*** Opening of Data provided ***
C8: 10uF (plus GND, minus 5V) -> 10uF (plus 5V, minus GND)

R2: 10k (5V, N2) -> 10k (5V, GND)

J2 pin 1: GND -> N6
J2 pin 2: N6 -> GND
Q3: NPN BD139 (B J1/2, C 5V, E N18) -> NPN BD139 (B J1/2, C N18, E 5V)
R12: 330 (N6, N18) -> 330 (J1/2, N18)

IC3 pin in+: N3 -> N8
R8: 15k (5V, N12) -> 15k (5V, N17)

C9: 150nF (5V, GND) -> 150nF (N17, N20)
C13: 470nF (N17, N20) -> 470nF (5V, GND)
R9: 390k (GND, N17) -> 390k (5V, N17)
*** Close of Data provided ***
*** Opening of Data provided ***
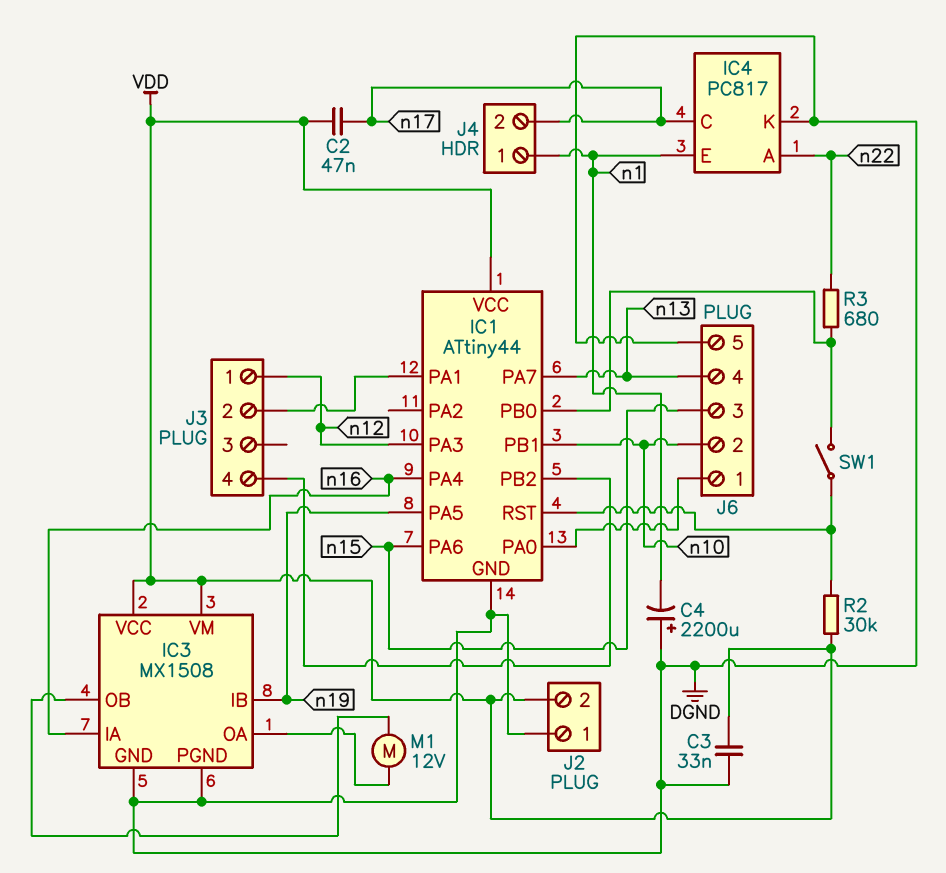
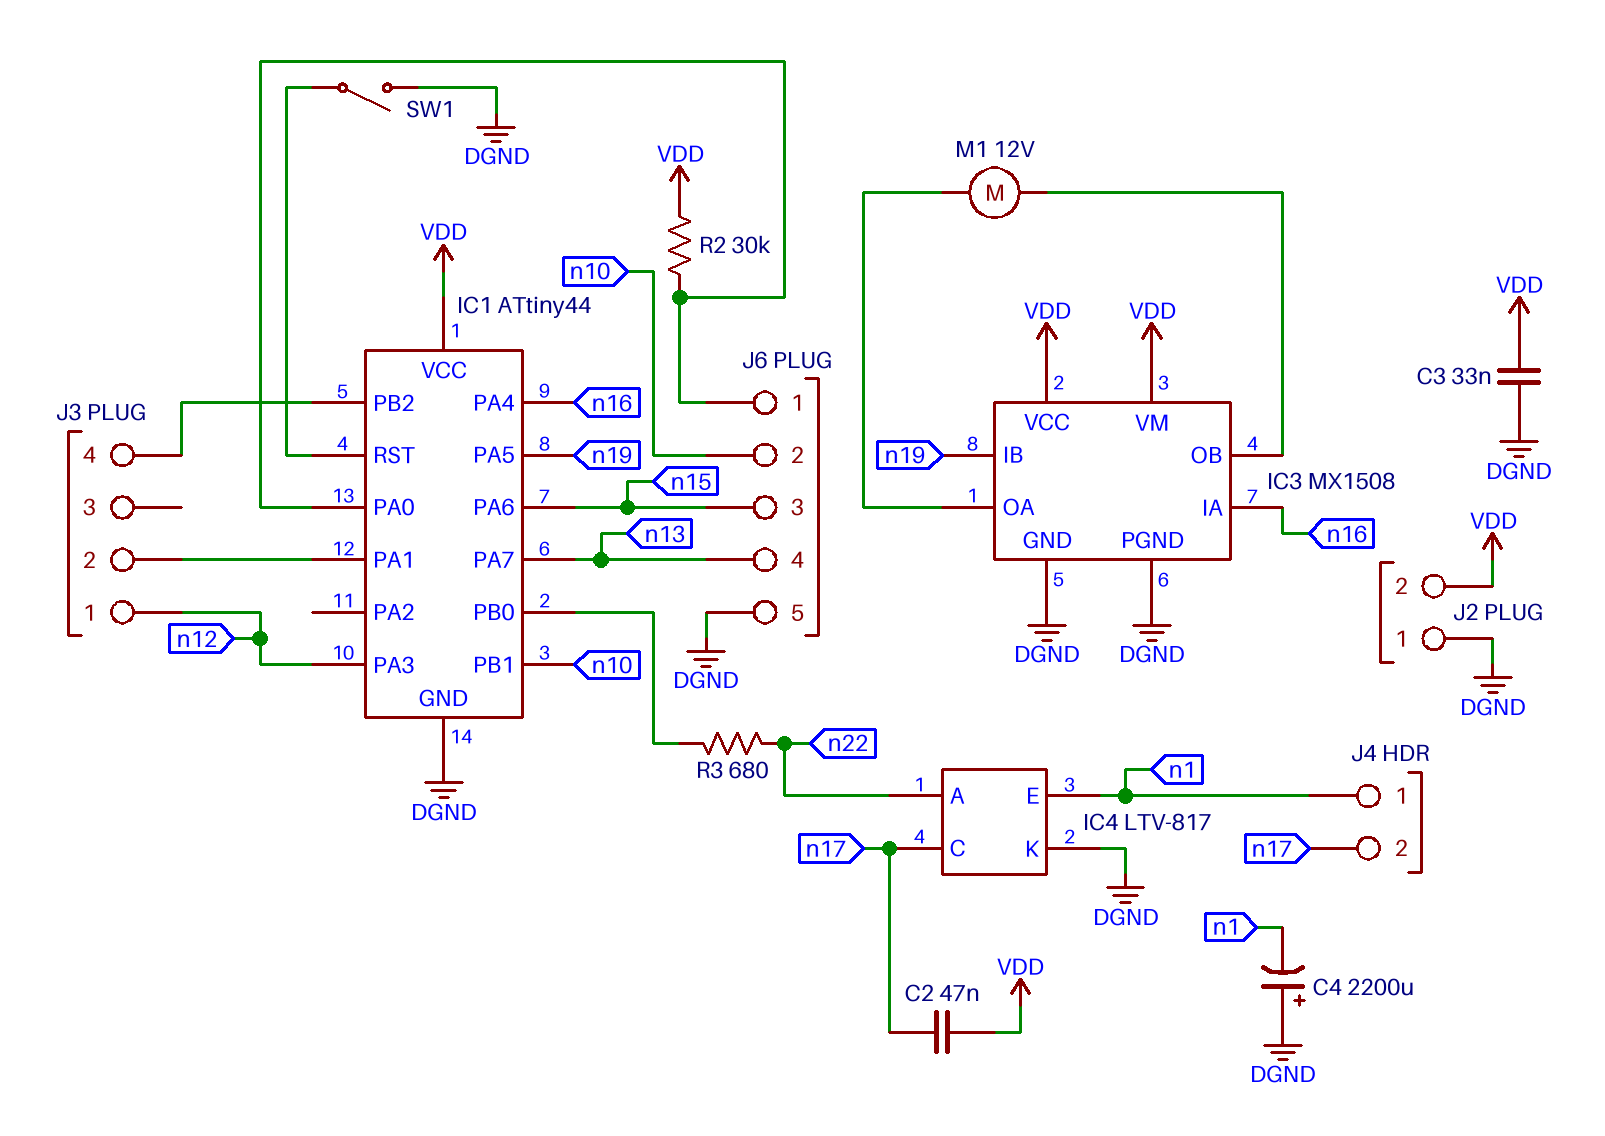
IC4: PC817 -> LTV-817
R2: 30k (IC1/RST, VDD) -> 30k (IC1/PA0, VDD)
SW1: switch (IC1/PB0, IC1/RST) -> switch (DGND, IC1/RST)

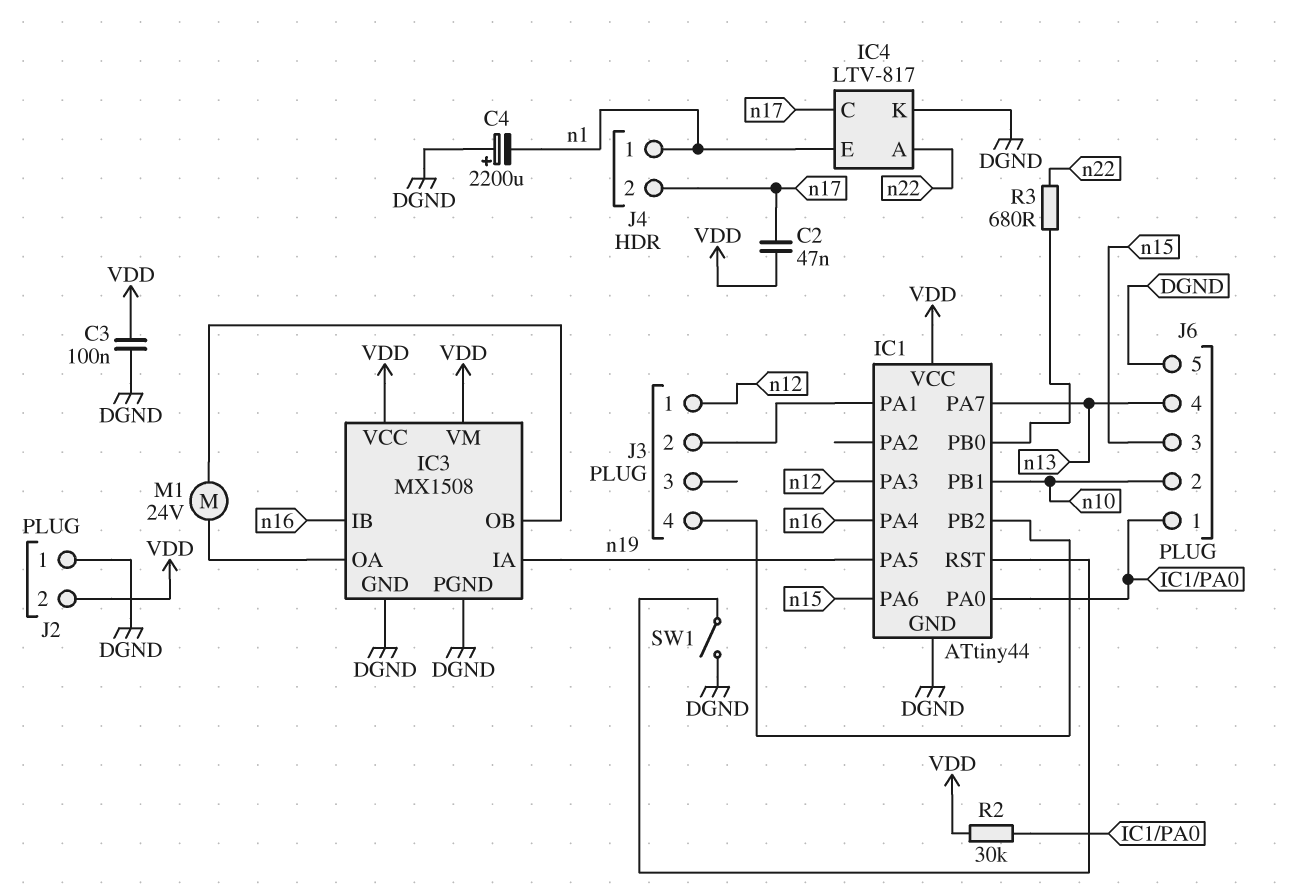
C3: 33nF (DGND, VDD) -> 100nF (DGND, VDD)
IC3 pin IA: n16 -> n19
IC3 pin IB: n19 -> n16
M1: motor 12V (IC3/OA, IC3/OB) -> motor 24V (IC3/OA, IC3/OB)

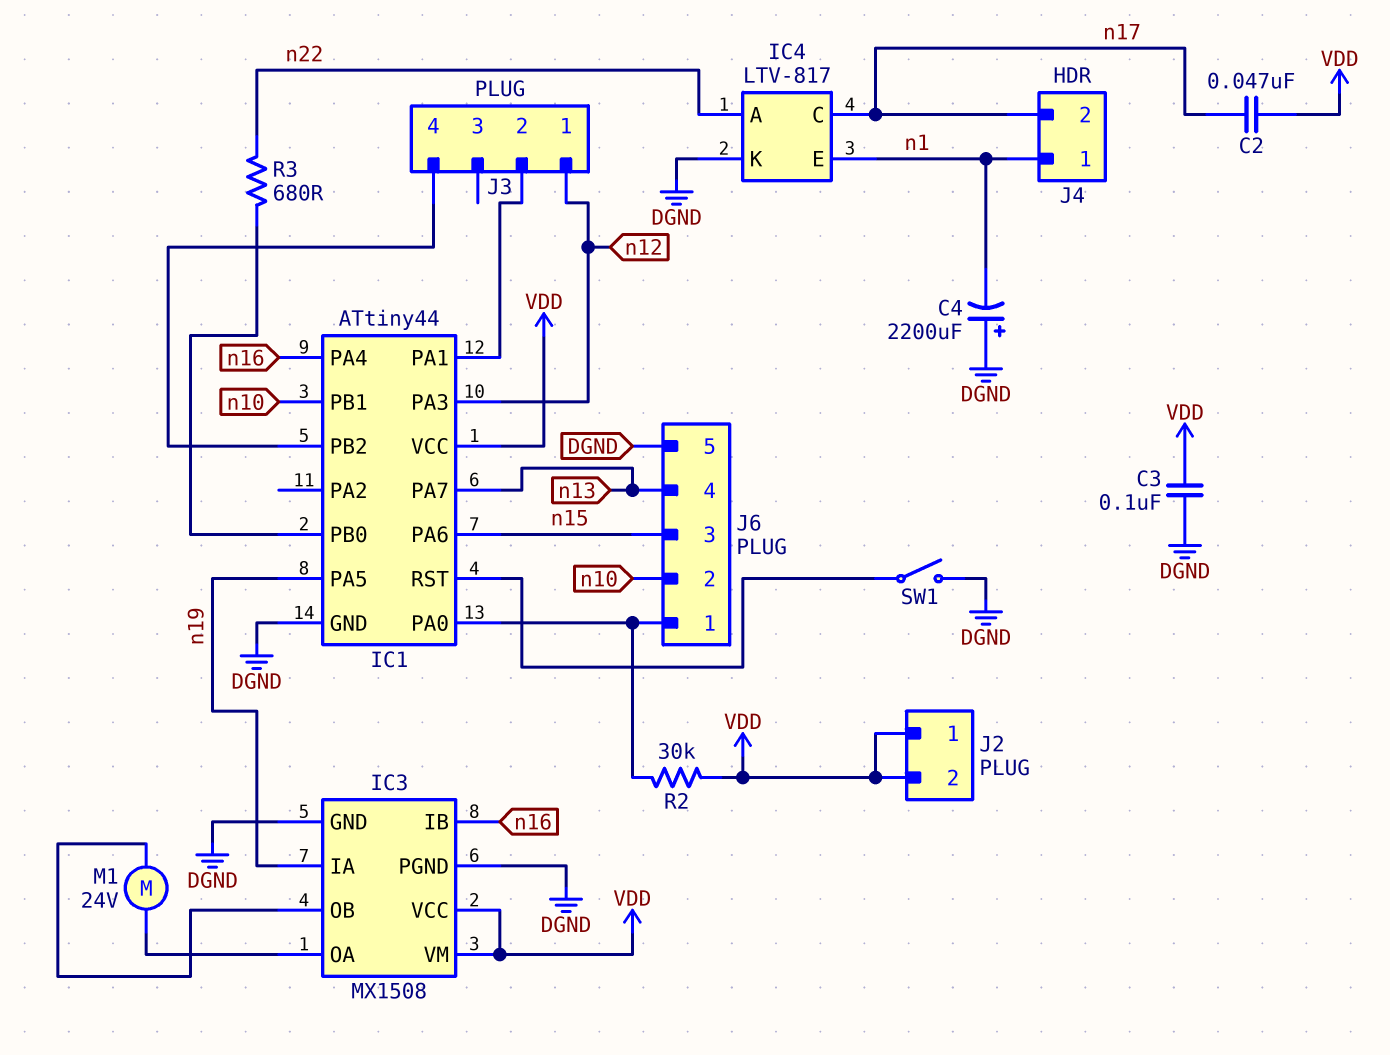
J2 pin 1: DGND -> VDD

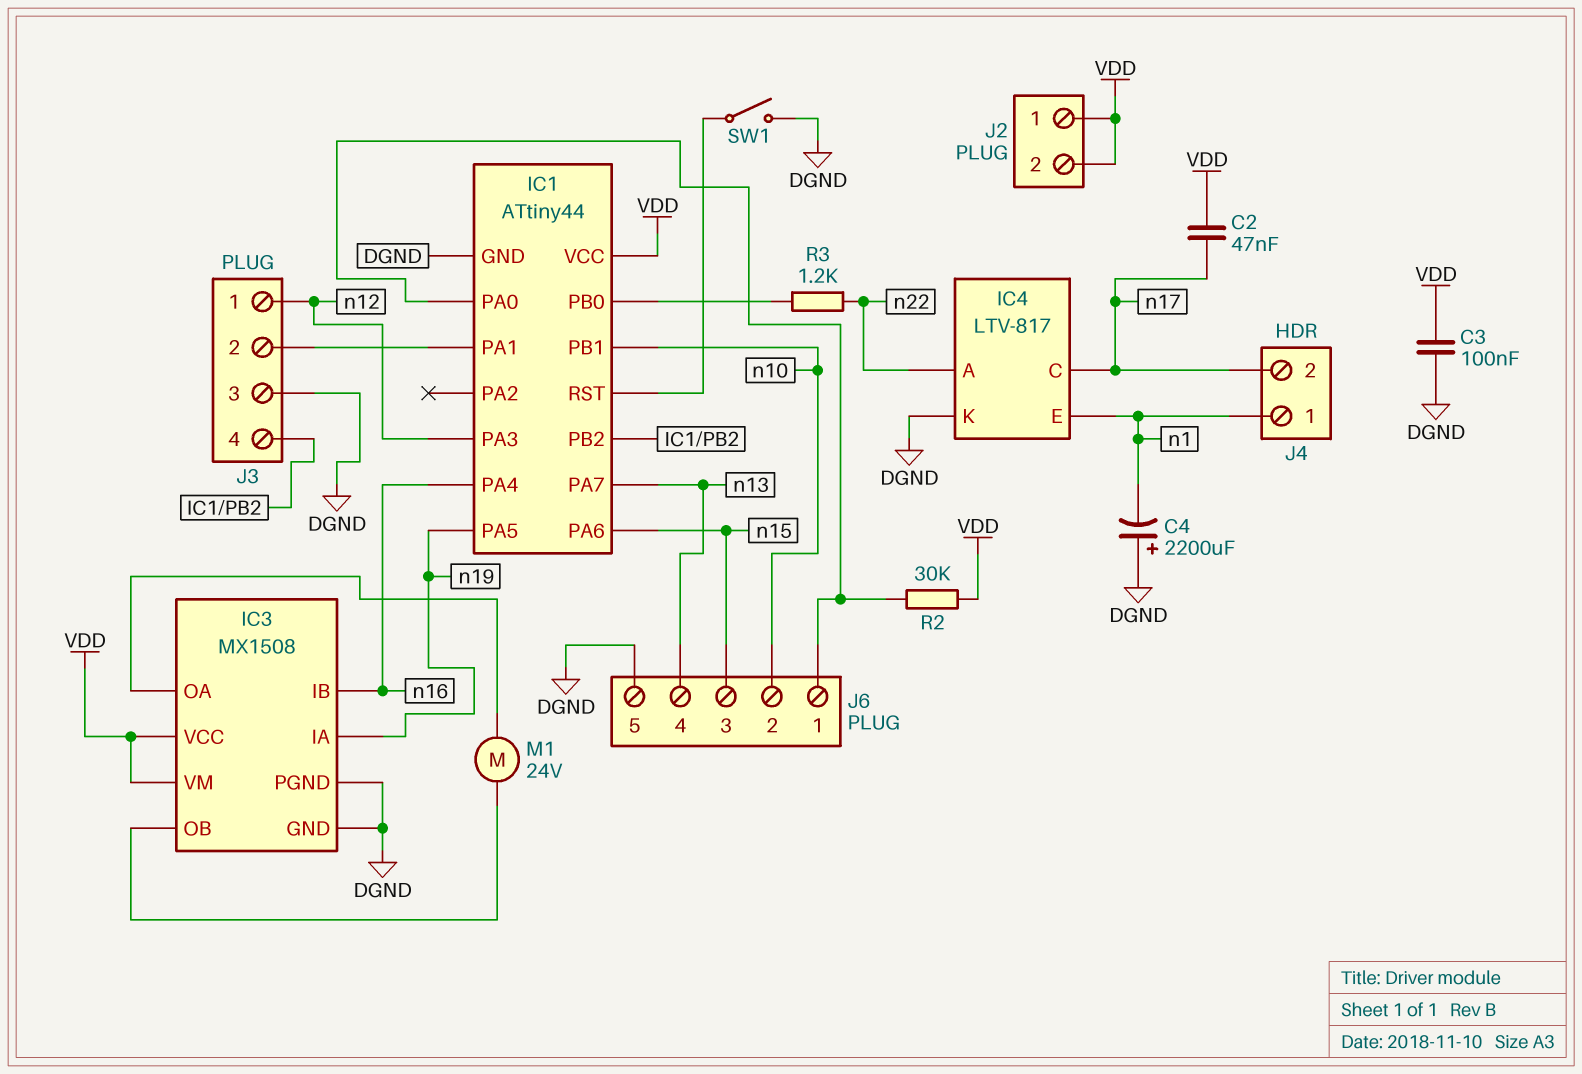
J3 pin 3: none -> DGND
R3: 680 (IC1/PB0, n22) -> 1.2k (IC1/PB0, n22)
*** Close of Data provided ***
* [Task] From the records above, extract exactly and only the lines that begin at the line with "IC3 pin in+: N3 -> N8" and stop after the line with "R9: 390k (GND, N17) -> 390k (5V, N17)".

* [Output below]
IC3 pin in+: N3 -> N8
R8: 15k (5V, N12) -> 15k (5V, N17)

C9: 150nF (5V, GND) -> 150nF (N17, N20)
C13: 470nF (N17, N20) -> 470nF (5V, GND)
R9: 390k (GND, N17) -> 390k (5V, N17)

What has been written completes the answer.